**ACTIVITY**
What is needed is an exact retyping of each entry, pictures excluded.
* * * * * * * * *
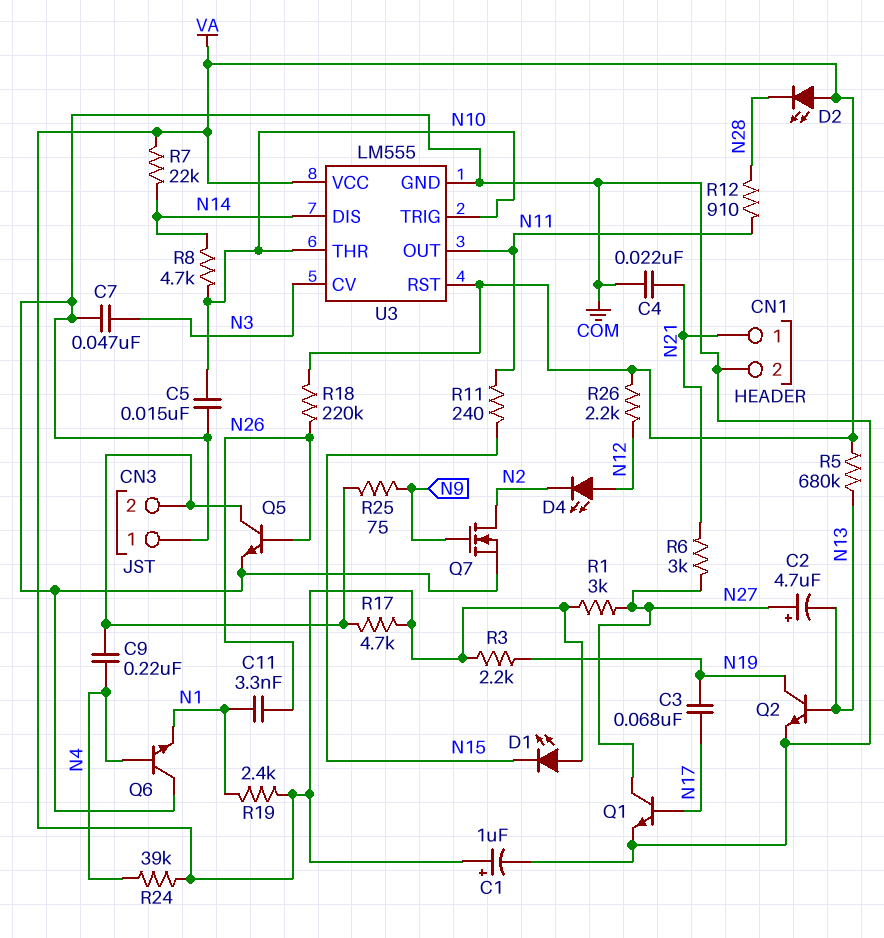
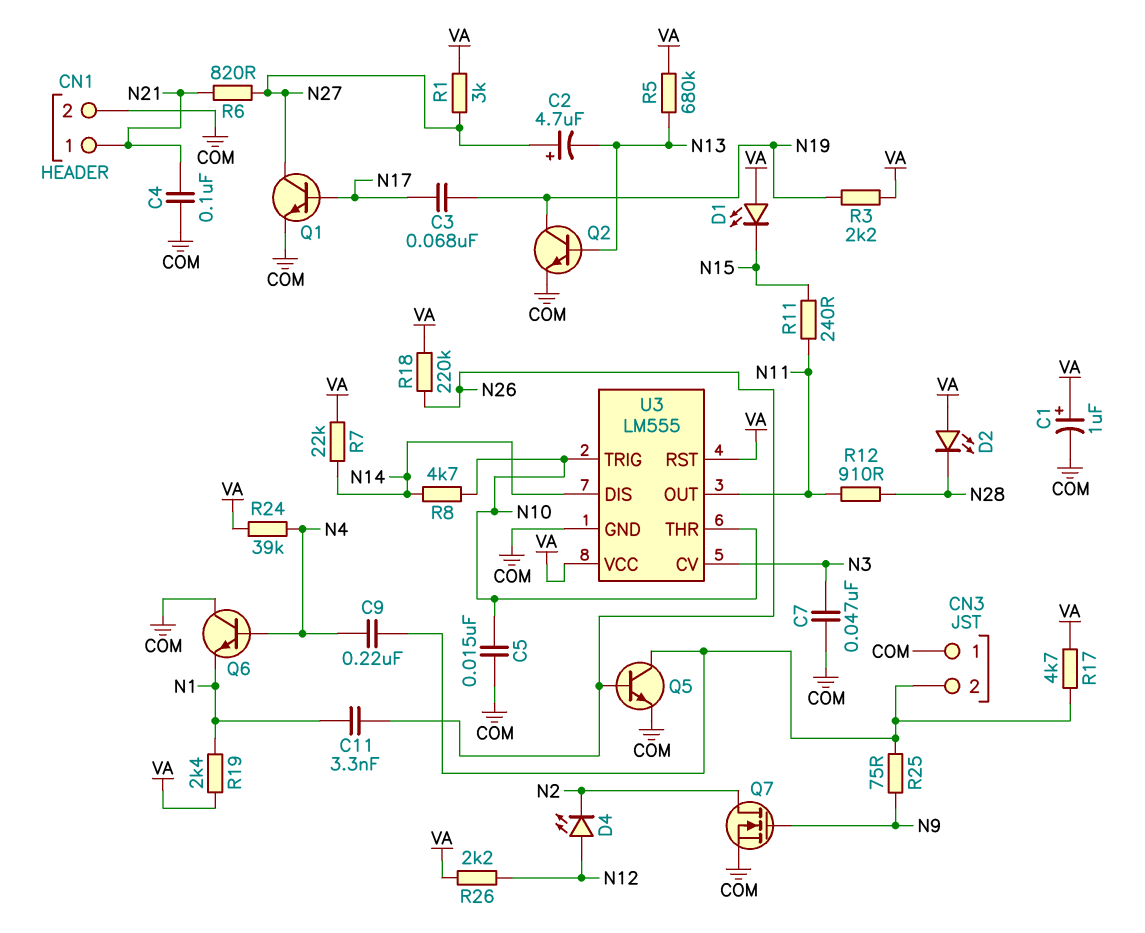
C4: 22nF (COM, N21) -> 100nF (COM, N21)
R6: 3k (N21, N27) -> 820 (N21, N27)

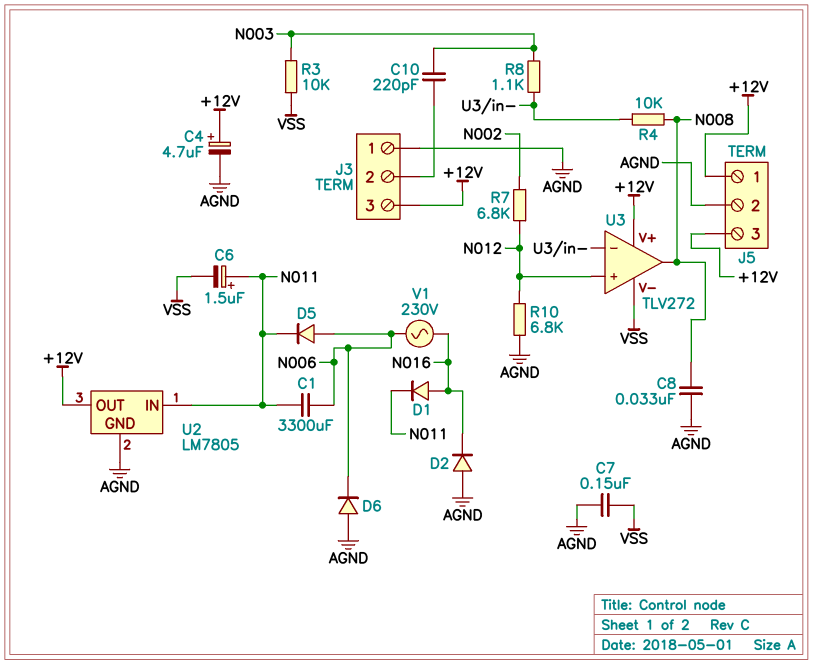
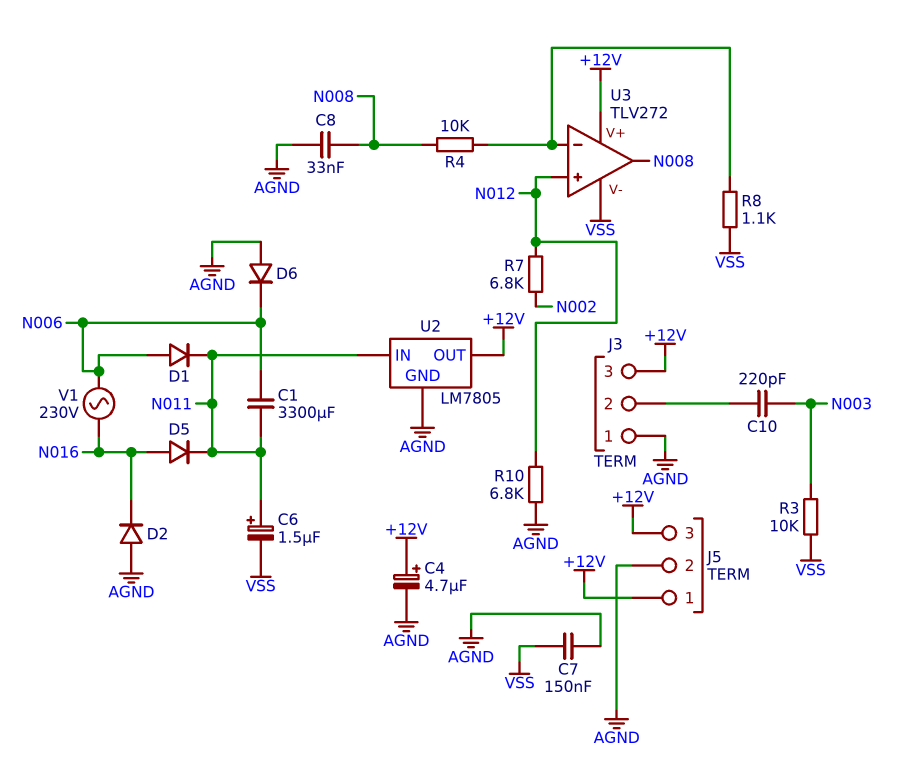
D1: diode (A N016, K N011) -> diode (A N006, K N011)
D5: diode (A N006, K N011) -> diode (A N016, K N011)
R8: 1.1k (N003, U3/in-) -> 1.1k (U3/in-, VSS)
* * * * * * * * *
**ANSWER**
C4: 22nF (COM, N21) -> 100nF (COM, N21)
R6: 3k (N21, N27) -> 820 (N21, N27)

D1: diode (A N016, K N011) -> diode (A N006, K N011)
D5: diode (A N006, K N011) -> diode (A N016, K N011)
R8: 1.1k (N003, U3/in-) -> 1.1k (U3/in-, VSS)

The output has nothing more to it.